Provided data Start Marker

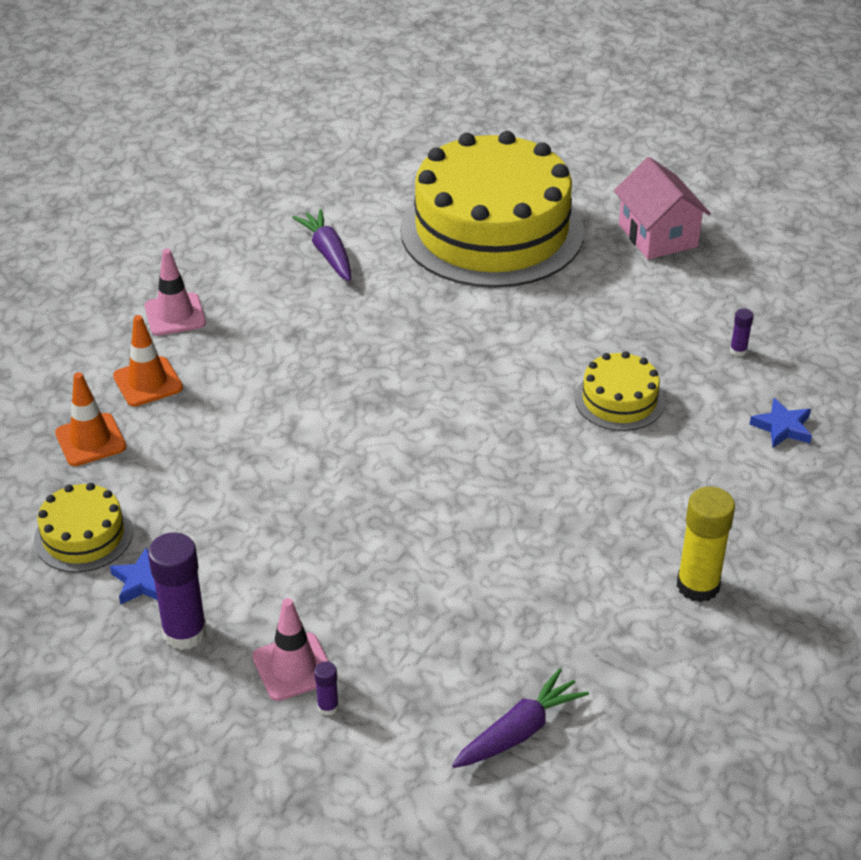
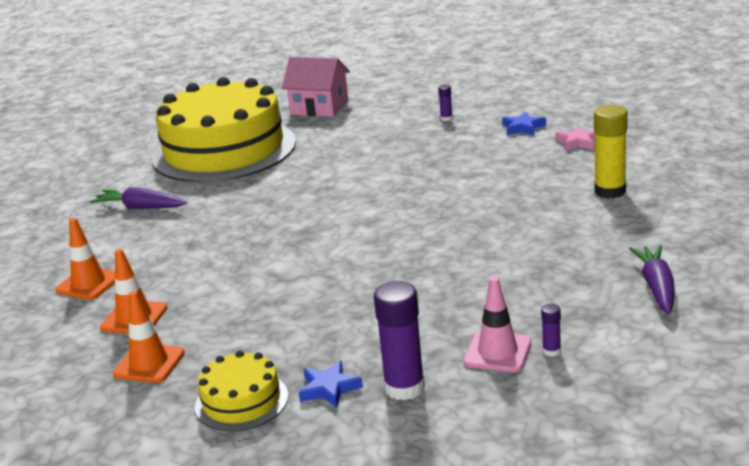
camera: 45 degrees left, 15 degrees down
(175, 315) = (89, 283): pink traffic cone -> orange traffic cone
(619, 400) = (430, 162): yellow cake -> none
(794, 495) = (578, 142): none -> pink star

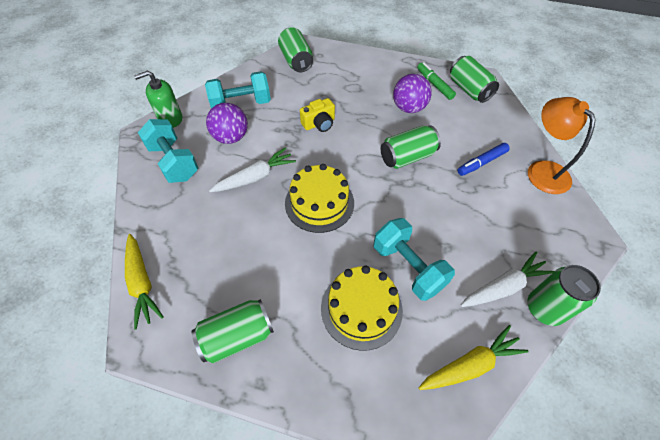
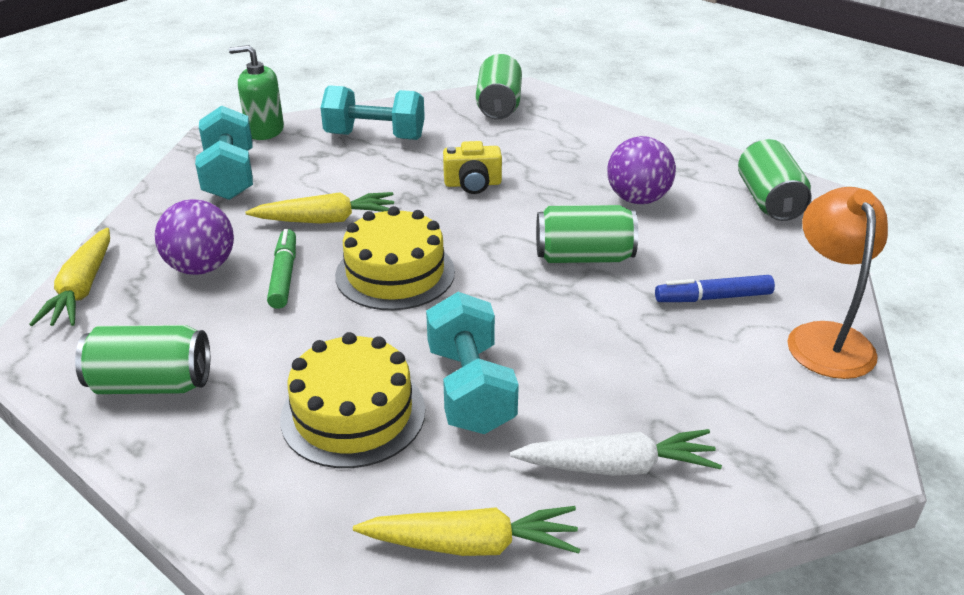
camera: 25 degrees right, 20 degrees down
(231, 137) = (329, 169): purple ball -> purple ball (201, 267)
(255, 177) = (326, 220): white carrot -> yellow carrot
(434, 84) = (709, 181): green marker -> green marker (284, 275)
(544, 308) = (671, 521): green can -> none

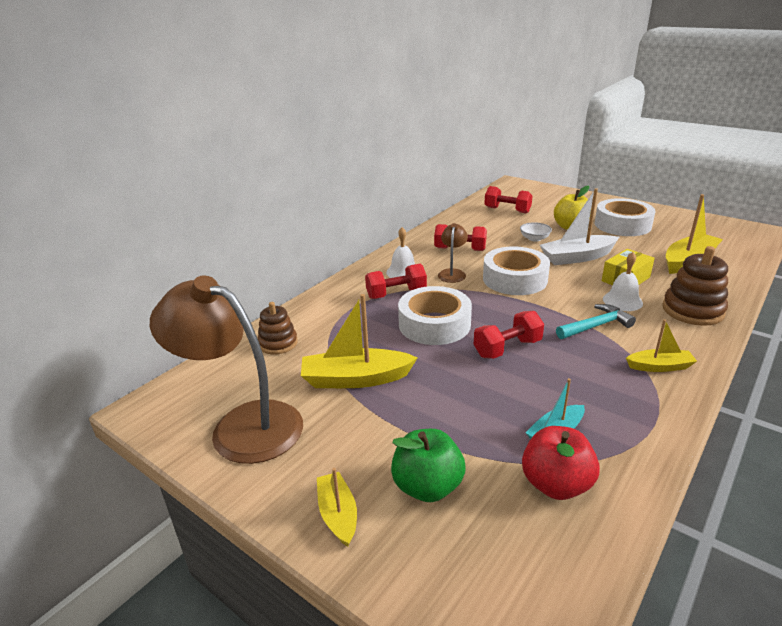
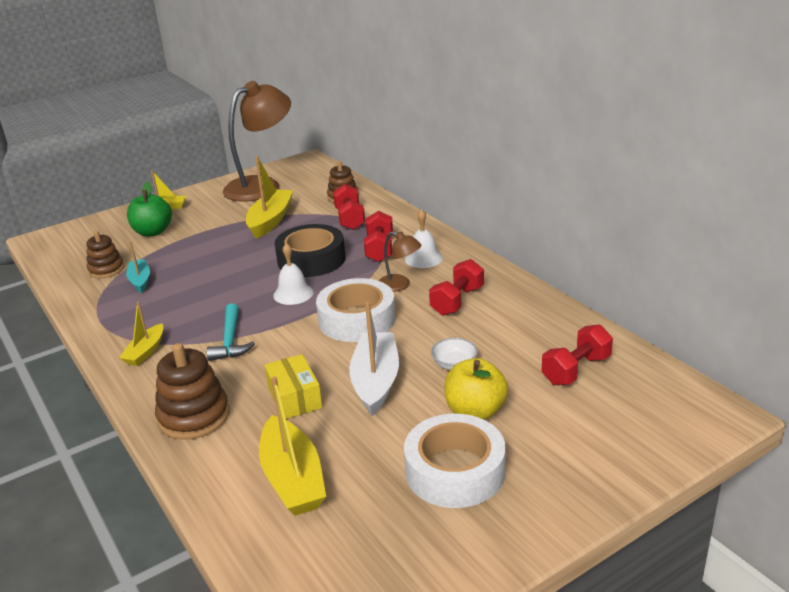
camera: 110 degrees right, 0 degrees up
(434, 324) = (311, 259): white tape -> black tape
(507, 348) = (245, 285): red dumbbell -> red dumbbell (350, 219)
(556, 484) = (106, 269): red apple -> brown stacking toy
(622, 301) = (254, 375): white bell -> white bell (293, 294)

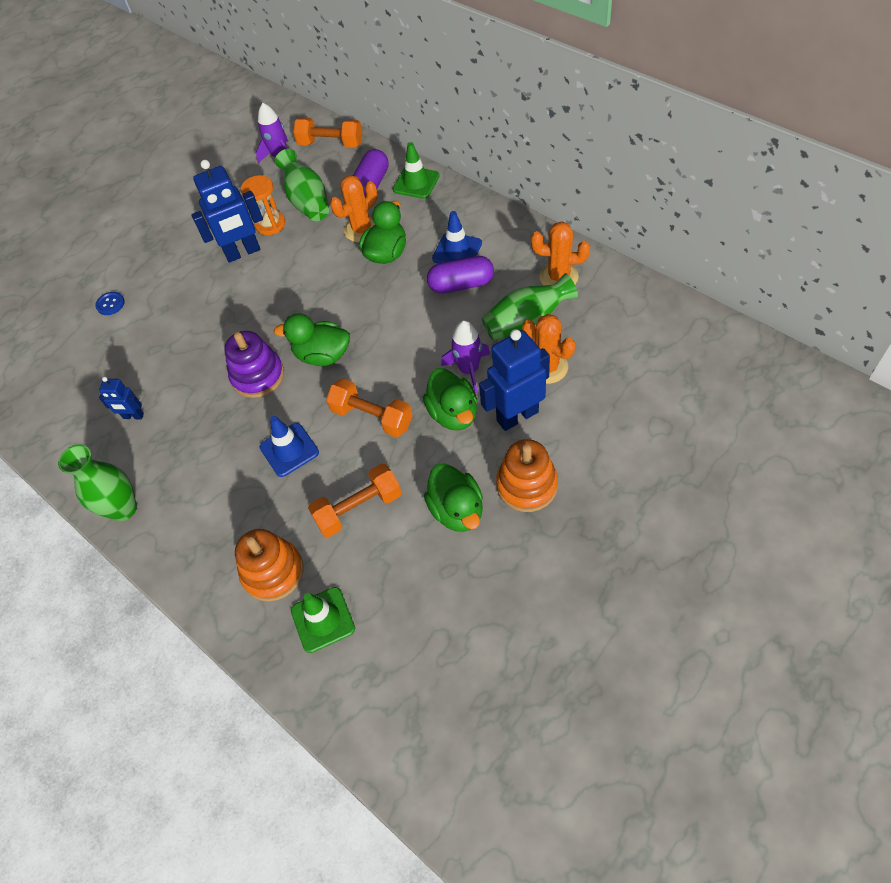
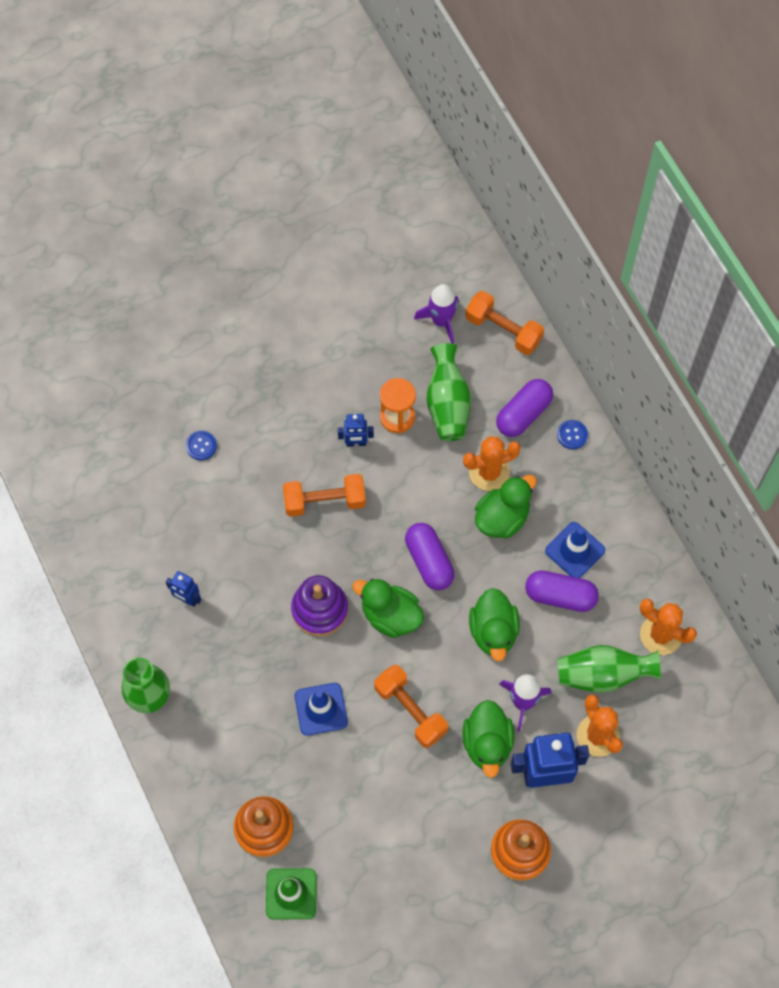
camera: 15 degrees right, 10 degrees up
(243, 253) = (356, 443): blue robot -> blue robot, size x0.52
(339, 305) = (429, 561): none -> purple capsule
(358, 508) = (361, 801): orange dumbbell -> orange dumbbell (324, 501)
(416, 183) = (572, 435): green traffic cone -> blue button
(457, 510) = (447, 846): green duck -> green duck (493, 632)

Provided data End Marker

• Work required: Your task is to transcribe the line containing "(339, 305) = (429, 561): none" and every line after it, through the last line of the data, exactly as written and with nothing more.

• Your solution:
(339, 305) = (429, 561): none -> purple capsule
(358, 508) = (361, 801): orange dumbbell -> orange dumbbell (324, 501)
(416, 183) = (572, 435): green traffic cone -> blue button
(457, 510) = (447, 846): green duck -> green duck (493, 632)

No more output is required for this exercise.